REQUIRED ACTION:
Reproduce only the lines of the material below that start at the line containing "gray line: (237, 205)" and stop at the line containing "gray arrow: (190, 264) -> (81, 132), moved". Keep both end lines.

EXTRACTED DATA:
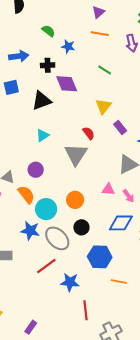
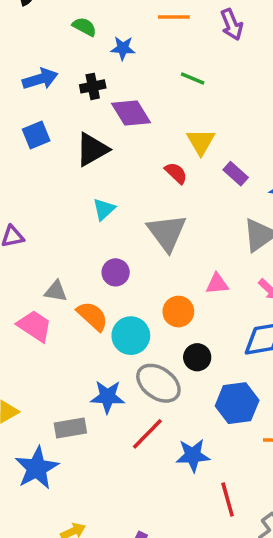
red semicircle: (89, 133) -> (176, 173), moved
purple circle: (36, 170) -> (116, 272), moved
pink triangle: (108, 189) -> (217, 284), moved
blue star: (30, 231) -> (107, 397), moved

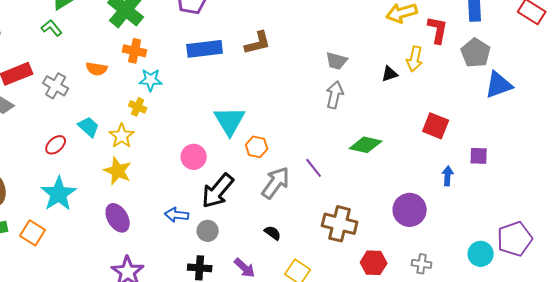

--

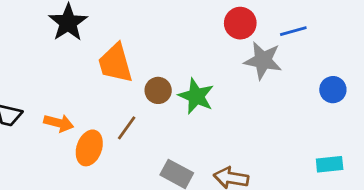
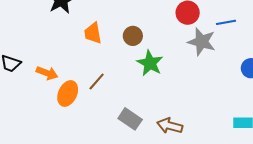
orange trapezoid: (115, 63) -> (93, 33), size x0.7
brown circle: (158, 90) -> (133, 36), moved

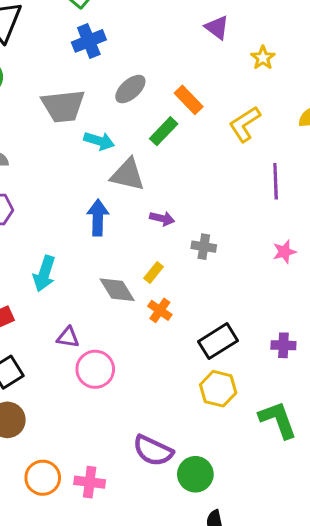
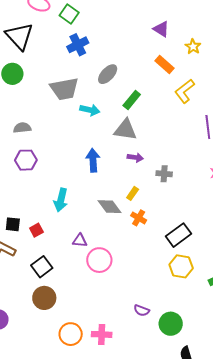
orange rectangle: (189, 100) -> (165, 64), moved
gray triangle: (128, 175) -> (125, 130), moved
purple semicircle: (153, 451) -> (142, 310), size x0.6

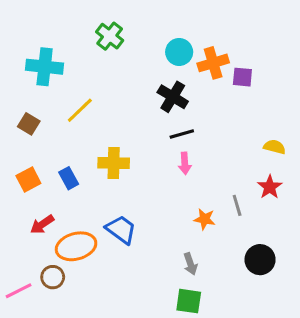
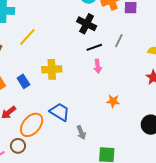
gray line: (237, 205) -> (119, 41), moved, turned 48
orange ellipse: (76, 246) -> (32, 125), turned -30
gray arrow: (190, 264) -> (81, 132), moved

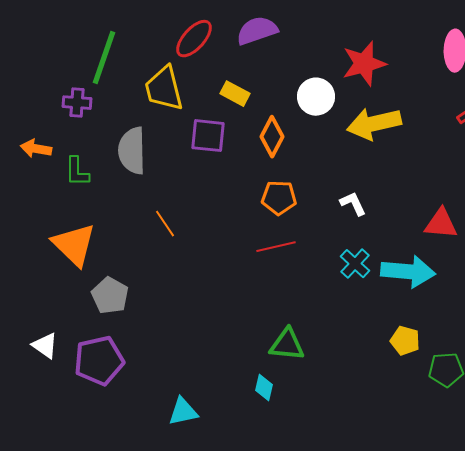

TASK OUTPUT:
gray line: (237, 205) -> (119, 41), moved, turned 48
orange ellipse: (76, 246) -> (32, 125), turned -30
gray arrow: (190, 264) -> (81, 132), moved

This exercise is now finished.